TO BE DONE
Reproduce every line of the material below verbatim and in order, omitting the pictures.

== DATASET ROWS

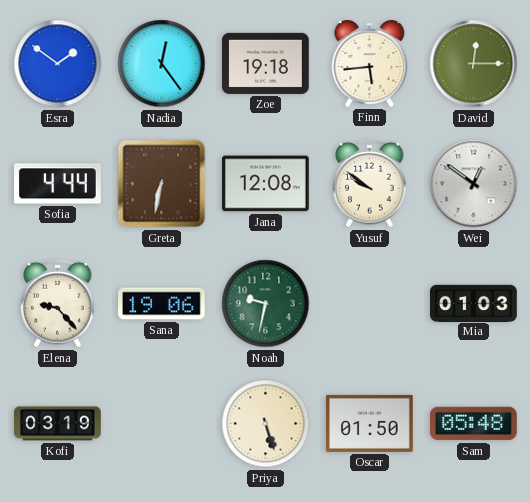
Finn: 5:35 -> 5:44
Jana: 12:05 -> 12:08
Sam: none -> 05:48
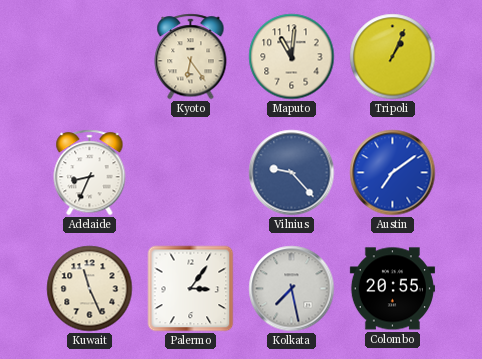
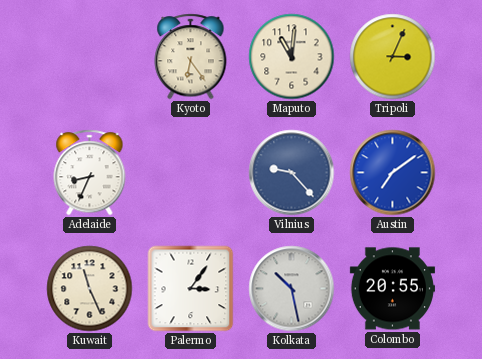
Tripoli: 1:04 -> 3:04
Kolkata: 7:28 -> 10:28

====

RESULT OF THIS EXERCISE
Finn: 5:35 -> 5:44
Jana: 12:05 -> 12:08
Sam: none -> 05:48
Tripoli: 1:04 -> 3:04
Kolkata: 7:28 -> 10:28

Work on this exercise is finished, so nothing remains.